→ WHAT YOU HAVE TO DO
State the number of lines that hold "RESET" in the records below, with no other words.

(Saved entries)
════════════════

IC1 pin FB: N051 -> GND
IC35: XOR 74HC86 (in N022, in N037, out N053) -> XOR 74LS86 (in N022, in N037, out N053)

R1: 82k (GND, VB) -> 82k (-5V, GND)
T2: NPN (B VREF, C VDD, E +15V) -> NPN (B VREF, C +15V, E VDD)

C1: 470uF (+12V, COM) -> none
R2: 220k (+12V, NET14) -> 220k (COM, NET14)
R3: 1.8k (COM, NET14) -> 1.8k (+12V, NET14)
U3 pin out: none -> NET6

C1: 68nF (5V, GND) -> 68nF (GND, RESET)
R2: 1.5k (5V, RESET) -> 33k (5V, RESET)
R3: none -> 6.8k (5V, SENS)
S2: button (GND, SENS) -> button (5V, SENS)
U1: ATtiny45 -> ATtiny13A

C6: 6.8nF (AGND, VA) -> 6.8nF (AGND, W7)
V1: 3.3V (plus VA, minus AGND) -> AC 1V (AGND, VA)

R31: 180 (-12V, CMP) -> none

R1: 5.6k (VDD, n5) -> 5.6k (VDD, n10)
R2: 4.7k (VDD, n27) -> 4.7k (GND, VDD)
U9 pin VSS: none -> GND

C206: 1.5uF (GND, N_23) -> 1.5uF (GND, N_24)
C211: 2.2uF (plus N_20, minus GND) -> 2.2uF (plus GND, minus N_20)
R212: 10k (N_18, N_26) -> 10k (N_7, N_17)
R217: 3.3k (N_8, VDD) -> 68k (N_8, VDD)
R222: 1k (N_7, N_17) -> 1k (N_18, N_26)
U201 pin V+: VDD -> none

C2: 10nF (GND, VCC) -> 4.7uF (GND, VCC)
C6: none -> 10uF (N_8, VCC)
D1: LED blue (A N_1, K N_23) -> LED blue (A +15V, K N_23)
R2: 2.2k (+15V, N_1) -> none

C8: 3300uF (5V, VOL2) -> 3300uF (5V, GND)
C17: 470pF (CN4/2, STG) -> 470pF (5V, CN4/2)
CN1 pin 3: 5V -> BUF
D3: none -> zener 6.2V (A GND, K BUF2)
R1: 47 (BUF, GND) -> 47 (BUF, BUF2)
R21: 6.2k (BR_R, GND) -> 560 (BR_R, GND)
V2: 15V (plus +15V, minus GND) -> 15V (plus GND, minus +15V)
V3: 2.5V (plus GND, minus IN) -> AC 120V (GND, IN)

════════════════

→ SOLUTION TO THIS TASK
2